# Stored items
[Start of section]

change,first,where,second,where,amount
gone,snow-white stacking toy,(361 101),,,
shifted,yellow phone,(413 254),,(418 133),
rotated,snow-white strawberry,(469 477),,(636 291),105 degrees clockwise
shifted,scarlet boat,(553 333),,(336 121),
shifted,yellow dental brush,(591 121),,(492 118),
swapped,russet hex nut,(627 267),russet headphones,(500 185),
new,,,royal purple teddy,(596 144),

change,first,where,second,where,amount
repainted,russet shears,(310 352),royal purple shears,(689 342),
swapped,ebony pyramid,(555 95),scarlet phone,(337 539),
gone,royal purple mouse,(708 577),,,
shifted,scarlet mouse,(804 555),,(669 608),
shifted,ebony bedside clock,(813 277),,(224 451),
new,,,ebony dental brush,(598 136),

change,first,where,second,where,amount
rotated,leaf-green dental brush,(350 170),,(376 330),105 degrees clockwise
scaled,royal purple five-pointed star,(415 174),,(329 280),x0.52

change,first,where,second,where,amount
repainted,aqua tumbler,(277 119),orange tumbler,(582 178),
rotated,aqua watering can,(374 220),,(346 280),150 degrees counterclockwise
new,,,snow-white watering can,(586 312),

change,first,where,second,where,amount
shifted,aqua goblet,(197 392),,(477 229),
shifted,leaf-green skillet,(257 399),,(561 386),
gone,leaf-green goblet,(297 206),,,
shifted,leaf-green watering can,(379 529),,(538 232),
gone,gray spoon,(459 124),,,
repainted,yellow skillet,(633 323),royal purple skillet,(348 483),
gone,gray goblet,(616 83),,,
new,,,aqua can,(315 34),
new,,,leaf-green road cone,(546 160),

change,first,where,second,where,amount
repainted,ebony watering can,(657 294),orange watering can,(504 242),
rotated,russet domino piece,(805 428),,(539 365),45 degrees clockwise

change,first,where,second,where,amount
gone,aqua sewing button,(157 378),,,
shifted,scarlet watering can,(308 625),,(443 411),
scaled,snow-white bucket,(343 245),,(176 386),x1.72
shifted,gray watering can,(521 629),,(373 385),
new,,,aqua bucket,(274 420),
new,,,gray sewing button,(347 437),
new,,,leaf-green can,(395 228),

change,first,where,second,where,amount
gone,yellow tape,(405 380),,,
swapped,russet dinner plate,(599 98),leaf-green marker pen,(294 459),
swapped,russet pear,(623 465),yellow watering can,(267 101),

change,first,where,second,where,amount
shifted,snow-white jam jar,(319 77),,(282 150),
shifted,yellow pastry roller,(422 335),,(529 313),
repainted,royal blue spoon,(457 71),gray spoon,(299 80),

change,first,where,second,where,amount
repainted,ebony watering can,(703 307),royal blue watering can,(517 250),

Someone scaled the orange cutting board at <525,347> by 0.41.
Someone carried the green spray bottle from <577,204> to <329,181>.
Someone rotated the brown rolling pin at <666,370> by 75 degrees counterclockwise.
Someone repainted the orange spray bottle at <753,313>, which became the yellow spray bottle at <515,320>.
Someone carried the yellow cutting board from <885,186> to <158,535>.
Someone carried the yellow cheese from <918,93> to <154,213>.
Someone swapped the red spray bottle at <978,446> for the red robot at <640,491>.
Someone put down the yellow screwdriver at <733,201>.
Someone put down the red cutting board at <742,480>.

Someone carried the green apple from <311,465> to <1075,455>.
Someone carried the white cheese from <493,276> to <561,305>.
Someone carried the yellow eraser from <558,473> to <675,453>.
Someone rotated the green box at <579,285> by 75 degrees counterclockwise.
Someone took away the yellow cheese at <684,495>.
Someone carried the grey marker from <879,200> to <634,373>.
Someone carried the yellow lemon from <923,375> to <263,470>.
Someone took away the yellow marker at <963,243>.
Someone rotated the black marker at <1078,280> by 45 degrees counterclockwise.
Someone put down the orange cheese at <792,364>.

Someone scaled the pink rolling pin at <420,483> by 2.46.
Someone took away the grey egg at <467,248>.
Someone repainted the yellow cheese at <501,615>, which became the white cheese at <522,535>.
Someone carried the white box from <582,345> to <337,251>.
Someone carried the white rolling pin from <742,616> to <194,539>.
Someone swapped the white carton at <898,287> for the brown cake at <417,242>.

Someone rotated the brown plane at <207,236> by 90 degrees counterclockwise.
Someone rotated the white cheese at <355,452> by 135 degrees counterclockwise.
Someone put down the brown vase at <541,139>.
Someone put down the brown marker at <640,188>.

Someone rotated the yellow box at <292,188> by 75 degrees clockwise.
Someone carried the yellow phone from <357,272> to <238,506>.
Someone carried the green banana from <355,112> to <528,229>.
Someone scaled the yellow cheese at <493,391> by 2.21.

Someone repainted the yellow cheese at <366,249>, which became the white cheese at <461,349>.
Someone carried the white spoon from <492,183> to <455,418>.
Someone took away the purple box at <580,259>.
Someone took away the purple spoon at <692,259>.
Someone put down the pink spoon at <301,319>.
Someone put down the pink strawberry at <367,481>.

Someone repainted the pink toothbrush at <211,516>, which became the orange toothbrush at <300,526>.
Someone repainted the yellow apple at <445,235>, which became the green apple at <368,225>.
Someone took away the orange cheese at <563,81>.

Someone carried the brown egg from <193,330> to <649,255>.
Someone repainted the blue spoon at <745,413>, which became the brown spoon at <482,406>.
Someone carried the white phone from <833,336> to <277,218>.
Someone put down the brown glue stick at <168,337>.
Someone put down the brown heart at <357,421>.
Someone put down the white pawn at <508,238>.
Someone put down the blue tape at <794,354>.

[End of section]

# TASK DIRECTIONS
Every entry must be duplicated exactly as it stands.

# ANSWER TO THIS PROBLEM
change,first,where,second,where,amount
gone,snow-white stacking toy,(361 101),,,
shifted,yellow phone,(413 254),,(418 133),
rotated,snow-white strawberry,(469 477),,(636 291),105 degrees clockwise
shifted,scarlet boat,(553 333),,(336 121),
shifted,yellow dental brush,(591 121),,(492 118),
swapped,russet hex nut,(627 267),russet headphones,(500 185),
new,,,royal purple teddy,(596 144),

change,first,where,second,where,amount
repainted,russet shears,(310 352),royal purple shears,(689 342),
swapped,ebony pyramid,(555 95),scarlet phone,(337 539),
gone,royal purple mouse,(708 577),,,
shifted,scarlet mouse,(804 555),,(669 608),
shifted,ebony bedside clock,(813 277),,(224 451),
new,,,ebony dental brush,(598 136),

change,first,where,second,where,amount
rotated,leaf-green dental brush,(350 170),,(376 330),105 degrees clockwise
scaled,royal purple five-pointed star,(415 174),,(329 280),x0.52

change,first,where,second,where,amount
repainted,aqua tumbler,(277 119),orange tumbler,(582 178),
rotated,aqua watering can,(374 220),,(346 280),150 degrees counterclockwise
new,,,snow-white watering can,(586 312),

change,first,where,second,where,amount
shifted,aqua goblet,(197 392),,(477 229),
shifted,leaf-green skillet,(257 399),,(561 386),
gone,leaf-green goblet,(297 206),,,
shifted,leaf-green watering can,(379 529),,(538 232),
gone,gray spoon,(459 124),,,
repainted,yellow skillet,(633 323),royal purple skillet,(348 483),
gone,gray goblet,(616 83),,,
new,,,aqua can,(315 34),
new,,,leaf-green road cone,(546 160),

change,first,where,second,where,amount
repainted,ebony watering can,(657 294),orange watering can,(504 242),
rotated,russet domino piece,(805 428),,(539 365),45 degrees clockwise

change,first,where,second,where,amount
gone,aqua sewing button,(157 378),,,
shifted,scarlet watering can,(308 625),,(443 411),
scaled,snow-white bucket,(343 245),,(176 386),x1.72
shifted,gray watering can,(521 629),,(373 385),
new,,,aqua bucket,(274 420),
new,,,gray sewing button,(347 437),
new,,,leaf-green can,(395 228),

change,first,where,second,where,amount
gone,yellow tape,(405 380),,,
swapped,russet dinner plate,(599 98),leaf-green marker pen,(294 459),
swapped,russet pear,(623 465),yellow watering can,(267 101),

change,first,where,second,where,amount
shifted,snow-white jam jar,(319 77),,(282 150),
shifted,yellow pastry roller,(422 335),,(529 313),
repainted,royal blue spoon,(457 71),gray spoon,(299 80),

change,first,where,second,where,amount
repainted,ebony watering can,(703 307),royal blue watering can,(517 250),

Someone scaled the orange cutting board at <525,347> by 0.41.
Someone carried the green spray bottle from <577,204> to <329,181>.
Someone rotated the brown rolling pin at <666,370> by 75 degrees counterclockwise.
Someone repainted the orange spray bottle at <753,313>, which became the yellow spray bottle at <515,320>.
Someone carried the yellow cutting board from <885,186> to <158,535>.
Someone carried the yellow cheese from <918,93> to <154,213>.
Someone swapped the red spray bottle at <978,446> for the red robot at <640,491>.
Someone put down the yellow screwdriver at <733,201>.
Someone put down the red cutting board at <742,480>.

Someone carried the green apple from <311,465> to <1075,455>.
Someone carried the white cheese from <493,276> to <561,305>.
Someone carried the yellow eraser from <558,473> to <675,453>.
Someone rotated the green box at <579,285> by 75 degrees counterclockwise.
Someone took away the yellow cheese at <684,495>.
Someone carried the grey marker from <879,200> to <634,373>.
Someone carried the yellow lemon from <923,375> to <263,470>.
Someone took away the yellow marker at <963,243>.
Someone rotated the black marker at <1078,280> by 45 degrees counterclockwise.
Someone put down the orange cheese at <792,364>.

Someone scaled the pink rolling pin at <420,483> by 2.46.
Someone took away the grey egg at <467,248>.
Someone repainted the yellow cheese at <501,615>, which became the white cheese at <522,535>.
Someone carried the white box from <582,345> to <337,251>.
Someone carried the white rolling pin from <742,616> to <194,539>.
Someone swapped the white carton at <898,287> for the brown cake at <417,242>.

Someone rotated the brown plane at <207,236> by 90 degrees counterclockwise.
Someone rotated the white cheese at <355,452> by 135 degrees counterclockwise.
Someone put down the brown vase at <541,139>.
Someone put down the brown marker at <640,188>.

Someone rotated the yellow box at <292,188> by 75 degrees clockwise.
Someone carried the yellow phone from <357,272> to <238,506>.
Someone carried the green banana from <355,112> to <528,229>.
Someone scaled the yellow cheese at <493,391> by 2.21.

Someone repainted the yellow cheese at <366,249>, which became the white cheese at <461,349>.
Someone carried the white spoon from <492,183> to <455,418>.
Someone took away the purple box at <580,259>.
Someone took away the purple spoon at <692,259>.
Someone put down the pink spoon at <301,319>.
Someone put down the pink strawberry at <367,481>.

Someone repainted the pink toothbrush at <211,516>, which became the orange toothbrush at <300,526>.
Someone repainted the yellow apple at <445,235>, which became the green apple at <368,225>.
Someone took away the orange cheese at <563,81>.

Someone carried the brown egg from <193,330> to <649,255>.
Someone repainted the blue spoon at <745,413>, which became the brown spoon at <482,406>.
Someone carried the white phone from <833,336> to <277,218>.
Someone put down the brown glue stick at <168,337>.
Someone put down the brown heart at <357,421>.
Someone put down the white pawn at <508,238>.
Someone put down the blue tape at <794,354>.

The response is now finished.